### PROBLEM DESCRIPTION
Report every line of the records below that contains the word "carton".

[Opening INFORMATION GIVEN section]

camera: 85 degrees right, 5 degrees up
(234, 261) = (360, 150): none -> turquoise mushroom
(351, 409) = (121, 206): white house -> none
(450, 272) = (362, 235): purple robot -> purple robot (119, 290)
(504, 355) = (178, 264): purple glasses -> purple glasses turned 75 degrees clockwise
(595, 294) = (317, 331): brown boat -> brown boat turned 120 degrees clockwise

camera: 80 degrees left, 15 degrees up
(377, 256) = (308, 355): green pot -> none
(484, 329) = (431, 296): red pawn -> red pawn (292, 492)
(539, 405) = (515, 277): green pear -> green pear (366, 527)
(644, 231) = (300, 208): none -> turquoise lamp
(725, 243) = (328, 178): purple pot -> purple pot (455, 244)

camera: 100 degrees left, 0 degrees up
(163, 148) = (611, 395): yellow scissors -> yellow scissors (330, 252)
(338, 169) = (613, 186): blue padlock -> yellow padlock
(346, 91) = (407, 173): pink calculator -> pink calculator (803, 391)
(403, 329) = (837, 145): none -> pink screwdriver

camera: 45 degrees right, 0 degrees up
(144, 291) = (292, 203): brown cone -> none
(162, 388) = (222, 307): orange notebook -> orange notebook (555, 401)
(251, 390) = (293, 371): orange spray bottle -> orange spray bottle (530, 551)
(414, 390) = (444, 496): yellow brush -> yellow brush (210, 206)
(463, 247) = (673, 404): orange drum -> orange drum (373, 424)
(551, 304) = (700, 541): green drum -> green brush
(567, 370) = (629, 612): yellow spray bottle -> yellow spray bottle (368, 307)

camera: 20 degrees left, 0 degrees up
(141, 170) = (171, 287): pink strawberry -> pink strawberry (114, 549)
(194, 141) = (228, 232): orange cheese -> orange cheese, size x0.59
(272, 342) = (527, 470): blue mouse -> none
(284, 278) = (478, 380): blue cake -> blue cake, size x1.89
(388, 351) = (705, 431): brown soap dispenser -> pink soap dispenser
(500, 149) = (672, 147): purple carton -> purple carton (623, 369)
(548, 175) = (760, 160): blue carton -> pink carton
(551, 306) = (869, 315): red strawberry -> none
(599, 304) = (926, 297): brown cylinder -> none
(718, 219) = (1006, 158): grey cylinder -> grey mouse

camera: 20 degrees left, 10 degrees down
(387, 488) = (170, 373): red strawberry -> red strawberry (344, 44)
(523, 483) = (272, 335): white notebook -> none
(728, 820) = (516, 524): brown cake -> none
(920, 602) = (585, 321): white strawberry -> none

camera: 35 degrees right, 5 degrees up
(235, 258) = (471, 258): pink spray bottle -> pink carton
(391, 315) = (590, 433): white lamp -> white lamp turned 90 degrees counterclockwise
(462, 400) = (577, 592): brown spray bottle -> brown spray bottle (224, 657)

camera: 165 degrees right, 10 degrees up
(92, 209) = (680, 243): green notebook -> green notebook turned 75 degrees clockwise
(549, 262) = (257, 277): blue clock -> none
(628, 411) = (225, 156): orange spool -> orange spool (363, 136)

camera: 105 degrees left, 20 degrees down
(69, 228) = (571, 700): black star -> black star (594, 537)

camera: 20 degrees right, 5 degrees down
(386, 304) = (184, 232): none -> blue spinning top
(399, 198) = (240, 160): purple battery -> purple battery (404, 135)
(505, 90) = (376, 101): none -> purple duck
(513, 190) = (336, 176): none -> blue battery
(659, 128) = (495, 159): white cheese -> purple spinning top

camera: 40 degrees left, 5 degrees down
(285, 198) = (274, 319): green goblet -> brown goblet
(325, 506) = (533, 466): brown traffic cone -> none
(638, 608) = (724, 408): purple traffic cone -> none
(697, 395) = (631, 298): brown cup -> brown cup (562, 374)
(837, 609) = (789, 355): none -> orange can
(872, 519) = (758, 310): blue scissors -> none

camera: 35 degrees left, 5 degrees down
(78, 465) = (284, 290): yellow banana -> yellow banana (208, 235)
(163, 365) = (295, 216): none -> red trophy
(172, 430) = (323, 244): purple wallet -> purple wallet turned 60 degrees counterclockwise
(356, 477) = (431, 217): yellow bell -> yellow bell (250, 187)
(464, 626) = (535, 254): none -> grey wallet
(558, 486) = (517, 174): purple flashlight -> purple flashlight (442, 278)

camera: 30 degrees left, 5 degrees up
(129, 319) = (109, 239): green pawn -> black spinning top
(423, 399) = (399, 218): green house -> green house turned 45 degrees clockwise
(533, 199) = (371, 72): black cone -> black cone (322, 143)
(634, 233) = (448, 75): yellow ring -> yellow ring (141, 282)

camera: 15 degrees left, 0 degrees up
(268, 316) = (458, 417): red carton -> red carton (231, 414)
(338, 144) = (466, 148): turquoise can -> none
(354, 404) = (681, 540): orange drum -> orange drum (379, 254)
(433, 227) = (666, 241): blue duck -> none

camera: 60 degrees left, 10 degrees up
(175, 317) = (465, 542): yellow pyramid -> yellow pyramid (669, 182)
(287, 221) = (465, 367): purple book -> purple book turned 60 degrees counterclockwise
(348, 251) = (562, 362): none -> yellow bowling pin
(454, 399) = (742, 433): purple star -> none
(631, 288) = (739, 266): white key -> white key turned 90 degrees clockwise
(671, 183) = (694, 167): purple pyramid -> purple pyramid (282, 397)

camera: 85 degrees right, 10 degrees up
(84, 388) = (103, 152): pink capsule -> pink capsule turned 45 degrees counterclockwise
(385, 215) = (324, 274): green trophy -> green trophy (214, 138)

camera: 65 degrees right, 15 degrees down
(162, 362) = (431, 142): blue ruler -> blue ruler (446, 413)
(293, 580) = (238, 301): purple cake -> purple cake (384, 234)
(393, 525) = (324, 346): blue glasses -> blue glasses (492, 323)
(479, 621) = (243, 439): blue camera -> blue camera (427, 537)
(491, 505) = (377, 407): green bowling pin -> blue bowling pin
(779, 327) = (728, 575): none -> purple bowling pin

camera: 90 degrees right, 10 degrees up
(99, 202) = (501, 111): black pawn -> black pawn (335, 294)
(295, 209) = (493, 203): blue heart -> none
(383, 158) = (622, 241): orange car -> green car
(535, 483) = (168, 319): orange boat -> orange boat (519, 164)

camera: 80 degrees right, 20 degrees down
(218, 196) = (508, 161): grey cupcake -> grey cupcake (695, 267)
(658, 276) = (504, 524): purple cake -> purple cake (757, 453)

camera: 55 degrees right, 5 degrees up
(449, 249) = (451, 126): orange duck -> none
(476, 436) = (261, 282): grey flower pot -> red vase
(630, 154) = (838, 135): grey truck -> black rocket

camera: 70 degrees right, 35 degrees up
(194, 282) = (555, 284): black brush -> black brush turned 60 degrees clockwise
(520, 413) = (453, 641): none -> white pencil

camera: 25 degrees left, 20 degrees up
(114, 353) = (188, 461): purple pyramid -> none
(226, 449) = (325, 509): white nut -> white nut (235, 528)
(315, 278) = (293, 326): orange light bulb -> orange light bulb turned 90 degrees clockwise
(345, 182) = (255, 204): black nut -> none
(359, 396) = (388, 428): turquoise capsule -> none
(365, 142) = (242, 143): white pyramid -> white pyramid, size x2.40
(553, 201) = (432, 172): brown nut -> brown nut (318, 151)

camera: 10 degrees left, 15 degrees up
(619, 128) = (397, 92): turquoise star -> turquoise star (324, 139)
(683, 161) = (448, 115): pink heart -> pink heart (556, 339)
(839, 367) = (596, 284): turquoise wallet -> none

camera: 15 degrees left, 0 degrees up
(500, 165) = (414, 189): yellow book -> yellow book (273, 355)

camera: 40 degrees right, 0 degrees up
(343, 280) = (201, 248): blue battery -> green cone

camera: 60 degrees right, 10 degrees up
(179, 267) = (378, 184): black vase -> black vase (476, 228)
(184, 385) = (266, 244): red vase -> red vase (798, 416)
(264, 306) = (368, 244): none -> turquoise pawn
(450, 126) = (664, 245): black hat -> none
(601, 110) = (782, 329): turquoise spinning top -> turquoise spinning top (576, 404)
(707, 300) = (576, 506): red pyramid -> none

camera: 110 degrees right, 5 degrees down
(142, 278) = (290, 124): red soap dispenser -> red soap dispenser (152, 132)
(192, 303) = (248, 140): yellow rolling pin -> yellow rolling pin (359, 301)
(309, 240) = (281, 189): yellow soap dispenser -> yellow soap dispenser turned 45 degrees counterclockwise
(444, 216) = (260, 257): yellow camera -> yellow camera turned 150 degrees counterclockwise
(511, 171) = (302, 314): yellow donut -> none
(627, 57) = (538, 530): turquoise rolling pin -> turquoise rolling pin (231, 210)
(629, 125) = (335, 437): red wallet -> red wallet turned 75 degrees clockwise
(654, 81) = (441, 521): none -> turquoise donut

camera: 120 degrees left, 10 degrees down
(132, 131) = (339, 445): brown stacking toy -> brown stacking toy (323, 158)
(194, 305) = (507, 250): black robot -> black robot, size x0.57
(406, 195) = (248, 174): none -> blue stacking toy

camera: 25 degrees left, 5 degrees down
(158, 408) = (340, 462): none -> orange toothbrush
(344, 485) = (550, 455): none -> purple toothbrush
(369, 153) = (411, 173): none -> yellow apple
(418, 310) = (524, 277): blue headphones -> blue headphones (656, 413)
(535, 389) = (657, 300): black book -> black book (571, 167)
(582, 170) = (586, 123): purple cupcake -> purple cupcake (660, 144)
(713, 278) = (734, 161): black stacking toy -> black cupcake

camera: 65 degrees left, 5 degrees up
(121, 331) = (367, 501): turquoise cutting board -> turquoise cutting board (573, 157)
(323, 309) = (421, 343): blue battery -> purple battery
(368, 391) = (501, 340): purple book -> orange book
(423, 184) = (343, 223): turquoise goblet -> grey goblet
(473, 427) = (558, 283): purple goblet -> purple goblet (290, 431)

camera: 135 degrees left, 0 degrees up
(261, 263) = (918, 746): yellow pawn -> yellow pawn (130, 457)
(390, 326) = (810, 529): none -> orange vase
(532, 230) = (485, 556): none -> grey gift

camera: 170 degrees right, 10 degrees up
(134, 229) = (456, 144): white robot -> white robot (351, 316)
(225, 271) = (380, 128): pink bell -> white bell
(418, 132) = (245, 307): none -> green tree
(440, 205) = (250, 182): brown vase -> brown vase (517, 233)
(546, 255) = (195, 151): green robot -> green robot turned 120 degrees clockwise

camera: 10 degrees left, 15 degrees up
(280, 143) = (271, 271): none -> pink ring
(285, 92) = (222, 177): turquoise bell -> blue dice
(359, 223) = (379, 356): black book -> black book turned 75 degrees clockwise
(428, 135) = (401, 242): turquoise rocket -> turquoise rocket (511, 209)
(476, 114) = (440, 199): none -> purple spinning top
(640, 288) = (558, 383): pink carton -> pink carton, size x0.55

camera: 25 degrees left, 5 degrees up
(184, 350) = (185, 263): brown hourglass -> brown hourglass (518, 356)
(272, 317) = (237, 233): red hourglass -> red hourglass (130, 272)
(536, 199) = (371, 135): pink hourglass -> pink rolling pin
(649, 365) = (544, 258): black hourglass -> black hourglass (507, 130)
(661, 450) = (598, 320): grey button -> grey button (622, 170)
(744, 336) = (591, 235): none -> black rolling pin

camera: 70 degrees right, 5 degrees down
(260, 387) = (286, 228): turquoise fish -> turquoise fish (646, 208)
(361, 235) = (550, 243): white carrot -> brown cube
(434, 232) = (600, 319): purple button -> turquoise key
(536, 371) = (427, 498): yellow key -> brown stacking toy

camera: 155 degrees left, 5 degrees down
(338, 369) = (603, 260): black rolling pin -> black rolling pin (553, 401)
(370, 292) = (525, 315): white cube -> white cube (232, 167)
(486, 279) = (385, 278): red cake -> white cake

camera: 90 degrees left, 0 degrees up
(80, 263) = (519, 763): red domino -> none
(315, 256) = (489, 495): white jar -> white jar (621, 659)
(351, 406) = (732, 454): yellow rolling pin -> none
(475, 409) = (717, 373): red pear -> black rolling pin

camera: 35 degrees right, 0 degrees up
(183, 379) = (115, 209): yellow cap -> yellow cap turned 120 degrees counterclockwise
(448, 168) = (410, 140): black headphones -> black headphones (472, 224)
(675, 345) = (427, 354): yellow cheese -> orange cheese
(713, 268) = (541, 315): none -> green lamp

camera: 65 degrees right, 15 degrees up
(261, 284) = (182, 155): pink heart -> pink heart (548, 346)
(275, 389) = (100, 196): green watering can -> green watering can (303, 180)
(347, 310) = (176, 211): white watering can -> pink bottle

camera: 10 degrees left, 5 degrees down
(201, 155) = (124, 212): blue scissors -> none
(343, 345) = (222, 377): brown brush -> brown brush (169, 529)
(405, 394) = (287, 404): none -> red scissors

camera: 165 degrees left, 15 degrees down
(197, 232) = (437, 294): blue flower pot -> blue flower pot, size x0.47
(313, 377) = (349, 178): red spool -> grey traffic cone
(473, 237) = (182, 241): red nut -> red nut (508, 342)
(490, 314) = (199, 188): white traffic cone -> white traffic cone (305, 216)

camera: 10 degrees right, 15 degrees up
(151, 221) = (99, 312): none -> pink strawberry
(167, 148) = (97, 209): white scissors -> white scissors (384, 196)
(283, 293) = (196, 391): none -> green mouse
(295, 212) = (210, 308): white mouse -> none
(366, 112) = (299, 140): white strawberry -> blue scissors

[Closing INFORMATION GIVEN section]

### ANSWER TO THE EXERCISE
(500, 149) = (672, 147): purple carton -> purple carton (623, 369)
(548, 175) = (760, 160): blue carton -> pink carton
(235, 258) = (471, 258): pink spray bottle -> pink carton
(268, 316) = (458, 417): red carton -> red carton (231, 414)
(640, 288) = (558, 383): pink carton -> pink carton, size x0.55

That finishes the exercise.